▸ Before-and-after change data:
###

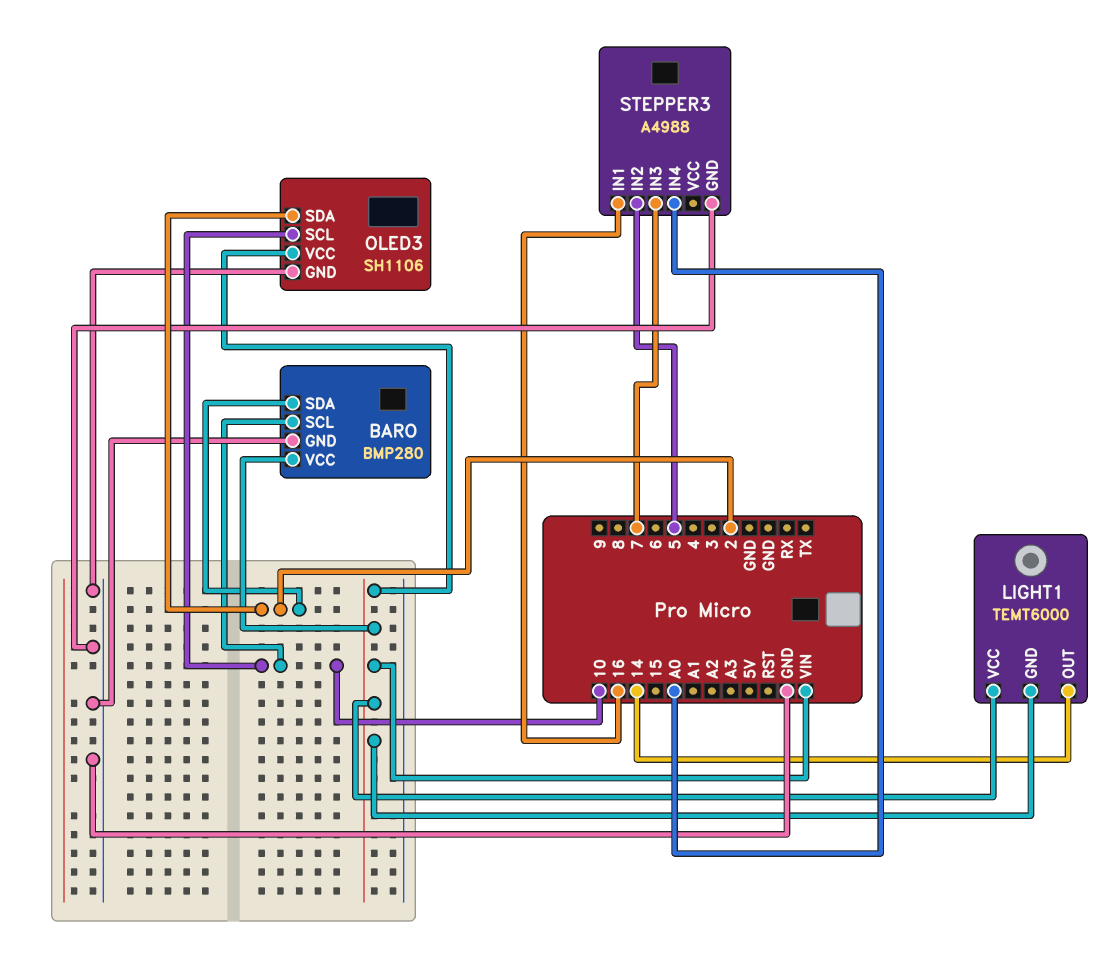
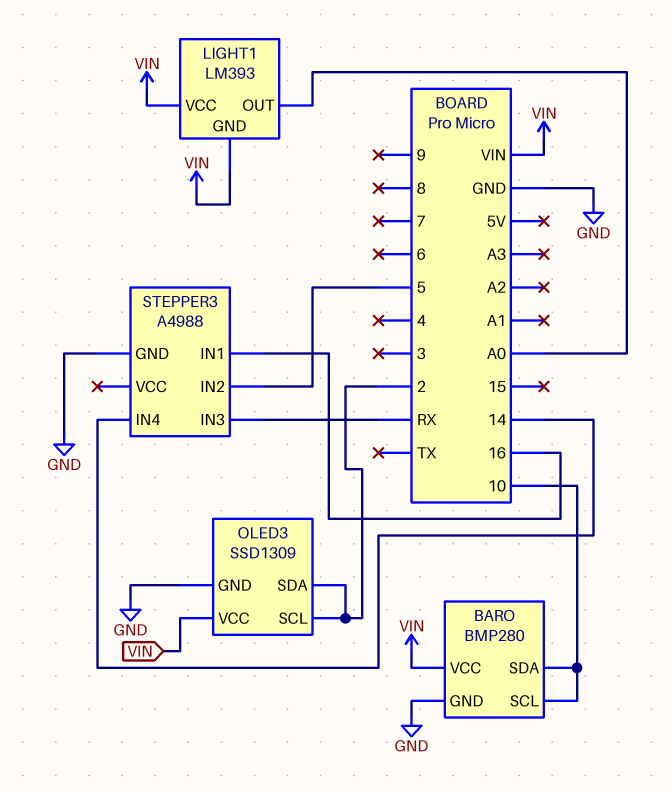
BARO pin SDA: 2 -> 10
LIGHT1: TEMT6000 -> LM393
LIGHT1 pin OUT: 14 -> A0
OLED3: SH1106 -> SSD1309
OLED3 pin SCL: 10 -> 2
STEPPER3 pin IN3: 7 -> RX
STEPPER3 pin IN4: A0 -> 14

###

▸ WHAT YOU HAVE TO DO: Please retype all the entries word for word, omitting the pictures.

▸ ANSWER TO THIS TASK:
BARO pin SDA: 2 -> 10
LIGHT1: TEMT6000 -> LM393
LIGHT1 pin OUT: 14 -> A0
OLED3: SH1106 -> SSD1309
OLED3 pin SCL: 10 -> 2
STEPPER3 pin IN3: 7 -> RX
STEPPER3 pin IN4: A0 -> 14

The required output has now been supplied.